■ TRY IT: Beginning with the line containing "(438, 222) = (606, 373): turquoise", give every line again exactly as it is, ending with the last line of the entries.
[DATA SHOWN Boundary: Start]
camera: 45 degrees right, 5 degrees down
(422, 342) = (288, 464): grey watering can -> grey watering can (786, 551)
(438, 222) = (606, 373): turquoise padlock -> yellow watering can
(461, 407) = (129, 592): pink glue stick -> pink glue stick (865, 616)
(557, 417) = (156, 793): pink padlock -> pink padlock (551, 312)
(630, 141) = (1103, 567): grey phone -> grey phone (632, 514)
[DATA SHOWN Boundary: End]
■ EXERCISE RESULT:
(438, 222) = (606, 373): turquoise padlock -> yellow watering can
(461, 407) = (129, 592): pink glue stick -> pink glue stick (865, 616)
(557, 417) = (156, 793): pink padlock -> pink padlock (551, 312)
(630, 141) = (1103, 567): grey phone -> grey phone (632, 514)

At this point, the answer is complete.